▸ DATASET CONTENT:
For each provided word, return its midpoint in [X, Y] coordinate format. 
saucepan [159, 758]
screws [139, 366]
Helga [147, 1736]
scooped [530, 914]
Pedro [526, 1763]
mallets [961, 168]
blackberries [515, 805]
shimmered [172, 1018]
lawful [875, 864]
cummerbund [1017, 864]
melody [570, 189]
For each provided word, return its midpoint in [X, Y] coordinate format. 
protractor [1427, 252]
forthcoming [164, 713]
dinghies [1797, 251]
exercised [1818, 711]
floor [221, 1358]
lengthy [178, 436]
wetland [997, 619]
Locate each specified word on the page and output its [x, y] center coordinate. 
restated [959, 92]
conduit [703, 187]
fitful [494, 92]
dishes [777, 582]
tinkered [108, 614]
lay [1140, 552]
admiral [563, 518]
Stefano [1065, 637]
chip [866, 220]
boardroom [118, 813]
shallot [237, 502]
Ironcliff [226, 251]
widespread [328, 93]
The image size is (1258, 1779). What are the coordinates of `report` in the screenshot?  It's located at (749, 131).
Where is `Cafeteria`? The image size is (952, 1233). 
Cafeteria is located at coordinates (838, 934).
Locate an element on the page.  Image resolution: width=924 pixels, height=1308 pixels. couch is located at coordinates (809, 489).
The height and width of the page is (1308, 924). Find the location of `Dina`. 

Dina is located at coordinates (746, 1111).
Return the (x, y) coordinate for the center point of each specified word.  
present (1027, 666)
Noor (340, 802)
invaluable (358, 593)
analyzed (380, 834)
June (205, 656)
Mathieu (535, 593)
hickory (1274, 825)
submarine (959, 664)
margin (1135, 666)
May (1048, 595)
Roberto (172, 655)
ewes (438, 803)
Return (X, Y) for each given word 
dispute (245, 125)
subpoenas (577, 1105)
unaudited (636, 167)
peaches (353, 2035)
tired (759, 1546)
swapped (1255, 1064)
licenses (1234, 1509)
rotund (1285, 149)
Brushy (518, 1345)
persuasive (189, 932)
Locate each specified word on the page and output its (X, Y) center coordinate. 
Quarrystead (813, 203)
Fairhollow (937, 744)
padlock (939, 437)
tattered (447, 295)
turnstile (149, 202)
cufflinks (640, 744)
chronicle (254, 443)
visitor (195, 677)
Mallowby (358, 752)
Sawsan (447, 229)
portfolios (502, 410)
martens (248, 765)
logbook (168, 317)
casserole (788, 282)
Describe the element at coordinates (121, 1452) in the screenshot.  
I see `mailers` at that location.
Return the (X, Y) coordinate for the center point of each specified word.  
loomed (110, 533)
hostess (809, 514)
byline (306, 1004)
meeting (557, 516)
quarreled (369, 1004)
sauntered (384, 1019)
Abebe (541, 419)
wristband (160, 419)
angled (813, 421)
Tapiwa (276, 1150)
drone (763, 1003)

▸ STATED GOAL: Write out all of the entries above word for word, keeping their original order and line breaks.

▸ ANSWER TO THIS TASK:
For each provided word, return its midpoint in [X, Y] coordinate format. 
saucepan [159, 758]
screws [139, 366]
Helga [147, 1736]
scooped [530, 914]
Pedro [526, 1763]
mallets [961, 168]
blackberries [515, 805]
shimmered [172, 1018]
lawful [875, 864]
cummerbund [1017, 864]
melody [570, 189]
For each provided word, return its midpoint in [X, Y] coordinate format. 
protractor [1427, 252]
forthcoming [164, 713]
dinghies [1797, 251]
exercised [1818, 711]
floor [221, 1358]
lengthy [178, 436]
wetland [997, 619]
Locate each specified word on the page and output its [x, y] center coordinate. 
restated [959, 92]
conduit [703, 187]
fitful [494, 92]
dishes [777, 582]
tinkered [108, 614]
lay [1140, 552]
admiral [563, 518]
Stefano [1065, 637]
chip [866, 220]
boardroom [118, 813]
shallot [237, 502]
Ironcliff [226, 251]
widespread [328, 93]
The image size is (1258, 1779). What are the coordinates of `report` in the screenshot?  It's located at (749, 131).
Where is `Cafeteria`? The image size is (952, 1233). 
Cafeteria is located at coordinates (838, 934).
Locate an element on the page.  Image resolution: width=924 pixels, height=1308 pixels. couch is located at coordinates (809, 489).
The height and width of the page is (1308, 924). Find the location of `Dina`. 

Dina is located at coordinates (746, 1111).
Return the (x, y) coordinate for the center point of each specified word.  
present (1027, 666)
Noor (340, 802)
invaluable (358, 593)
analyzed (380, 834)
June (205, 656)
Mathieu (535, 593)
hickory (1274, 825)
submarine (959, 664)
margin (1135, 666)
May (1048, 595)
Roberto (172, 655)
ewes (438, 803)
Return (X, Y) for each given word 
dispute (245, 125)
subpoenas (577, 1105)
unaudited (636, 167)
peaches (353, 2035)
tired (759, 1546)
swapped (1255, 1064)
licenses (1234, 1509)
rotund (1285, 149)
Brushy (518, 1345)
persuasive (189, 932)
Locate each specified word on the page and output its (X, Y) center coordinate. 
Quarrystead (813, 203)
Fairhollow (937, 744)
padlock (939, 437)
tattered (447, 295)
turnstile (149, 202)
cufflinks (640, 744)
chronicle (254, 443)
visitor (195, 677)
Mallowby (358, 752)
Sawsan (447, 229)
portfolios (502, 410)
martens (248, 765)
logbook (168, 317)
casserole (788, 282)
Describe the element at coordinates (121, 1452) in the screenshot.  
I see `mailers` at that location.
Return the (X, Y) coordinate for the center point of each specified word.  
loomed (110, 533)
hostess (809, 514)
byline (306, 1004)
meeting (557, 516)
quarreled (369, 1004)
sauntered (384, 1019)
Abebe (541, 419)
wristband (160, 419)
angled (813, 421)
Tapiwa (276, 1150)
drone (763, 1003)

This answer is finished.